* [DATA PROVIDED]:
• • • • •
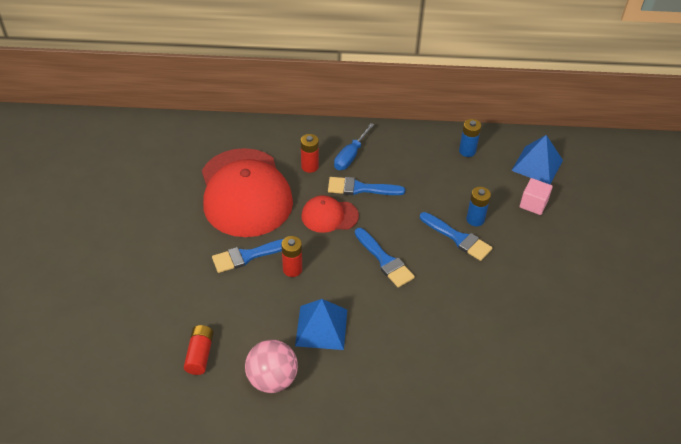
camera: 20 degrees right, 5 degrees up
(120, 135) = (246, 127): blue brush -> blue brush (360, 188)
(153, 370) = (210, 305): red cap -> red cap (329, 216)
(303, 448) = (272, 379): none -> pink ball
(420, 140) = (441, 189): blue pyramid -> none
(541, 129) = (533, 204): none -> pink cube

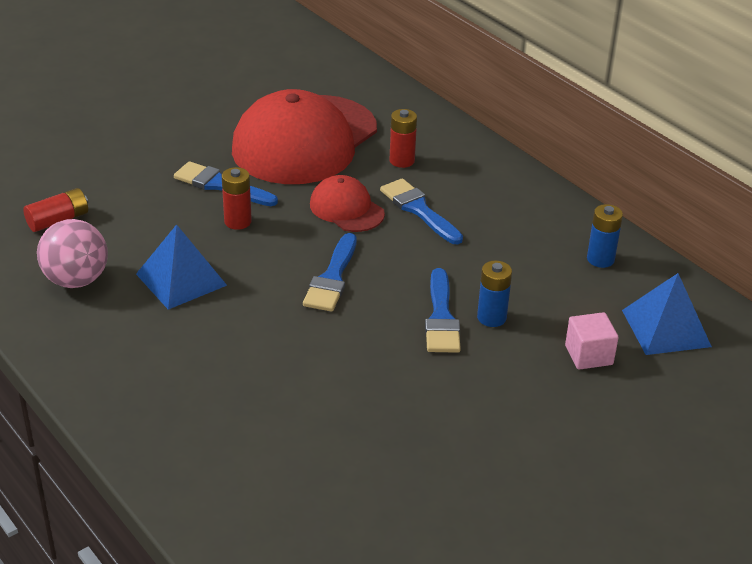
camera: 50 degrees right, 10 degrees down
(350, 156) = (459, 179): blue screwdriver -> none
• • • • •
* [DIRECTIVE]: Skip the images and write out the rest of the listing exactly.

* [REPLY TO THE EXERCISE]:
camera: 20 degrees right, 5 degrees up
(120, 135) = (246, 127): blue brush -> blue brush (360, 188)
(153, 370) = (210, 305): red cap -> red cap (329, 216)
(303, 448) = (272, 379): none -> pink ball
(420, 140) = (441, 189): blue pyramid -> none
(541, 129) = (533, 204): none -> pink cube

camera: 50 degrees right, 10 degrees down
(350, 156) = (459, 179): blue screwdriver -> none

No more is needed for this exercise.